Exercise instructions: Filter this listing down to the lines that contain the word "none", and copy them.

Provided records:
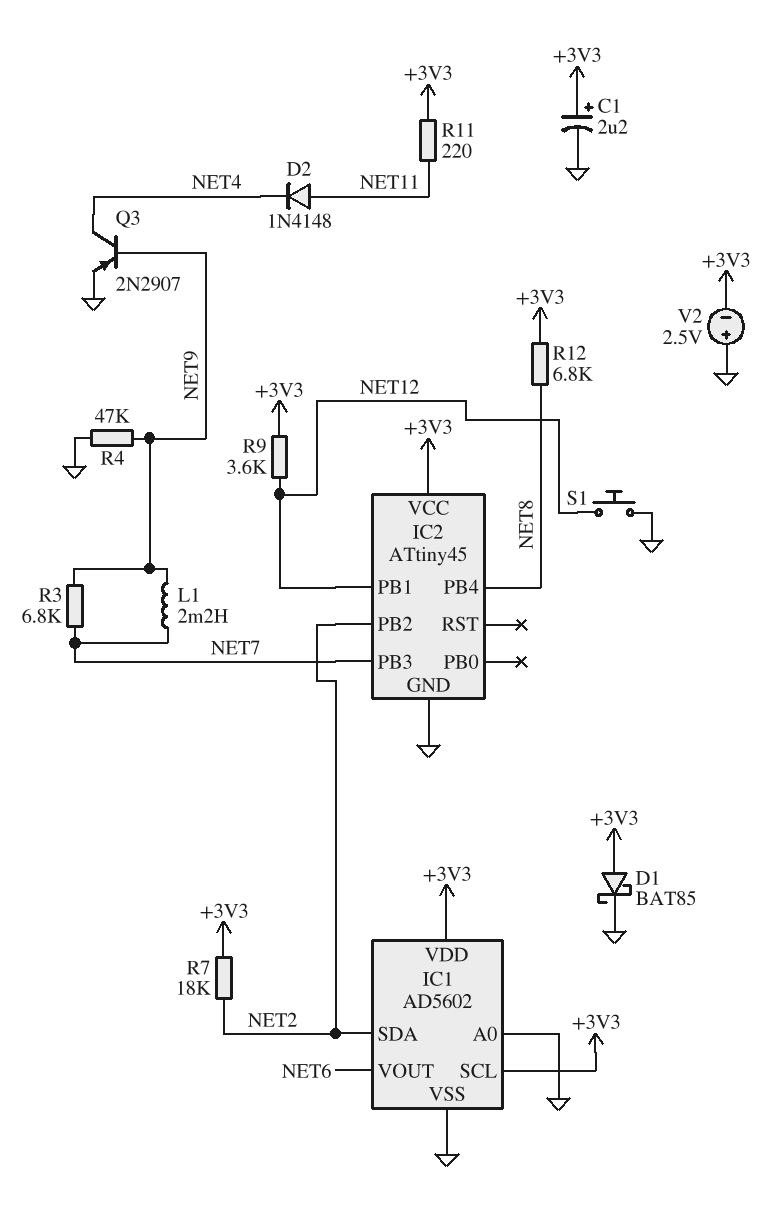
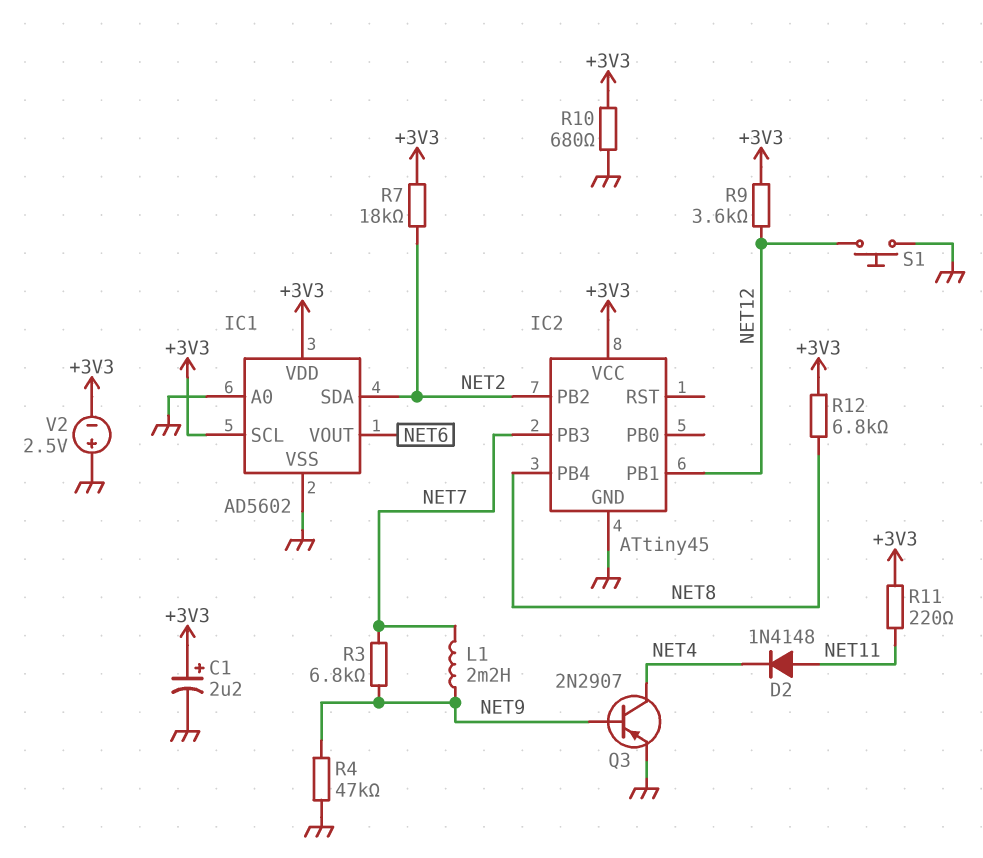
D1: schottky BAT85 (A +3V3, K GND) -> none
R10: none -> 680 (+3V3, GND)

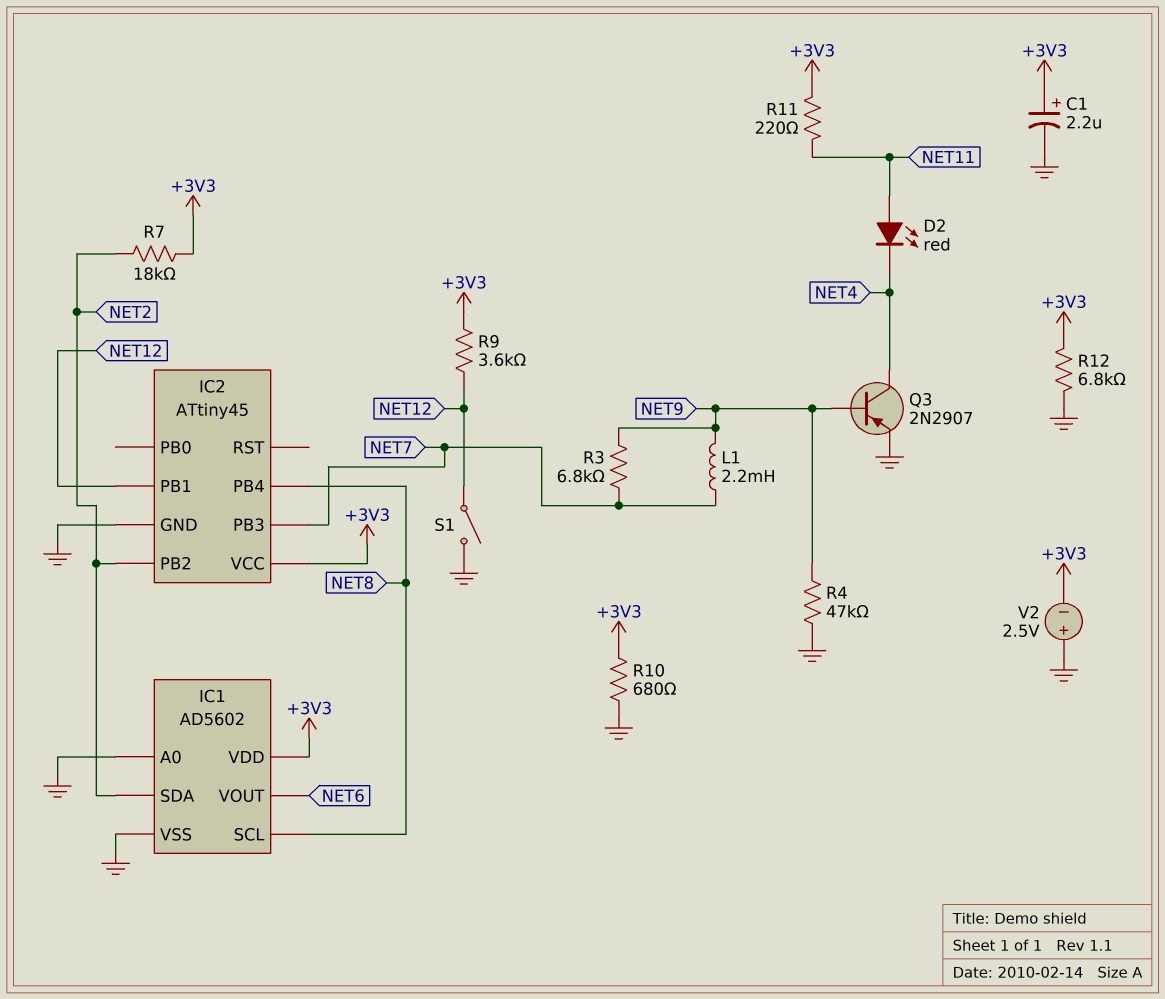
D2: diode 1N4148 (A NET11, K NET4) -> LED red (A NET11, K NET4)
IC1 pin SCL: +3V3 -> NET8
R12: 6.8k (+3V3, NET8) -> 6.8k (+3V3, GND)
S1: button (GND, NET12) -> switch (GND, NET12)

...

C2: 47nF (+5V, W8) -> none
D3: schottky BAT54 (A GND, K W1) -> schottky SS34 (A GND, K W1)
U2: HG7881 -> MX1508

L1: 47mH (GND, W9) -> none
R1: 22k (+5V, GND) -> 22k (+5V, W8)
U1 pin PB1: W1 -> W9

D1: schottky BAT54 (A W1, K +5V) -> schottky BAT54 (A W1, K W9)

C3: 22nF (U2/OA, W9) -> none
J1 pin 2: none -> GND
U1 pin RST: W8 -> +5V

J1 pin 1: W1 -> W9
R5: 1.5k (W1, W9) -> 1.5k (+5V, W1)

Your solution:
D1: schottky BAT85 (A +3V3, K GND) -> none
R10: none -> 680 (+3V3, GND)
C2: 47nF (+5V, W8) -> none
L1: 47mH (GND, W9) -> none
C3: 22nF (U2/OA, W9) -> none
J1 pin 2: none -> GND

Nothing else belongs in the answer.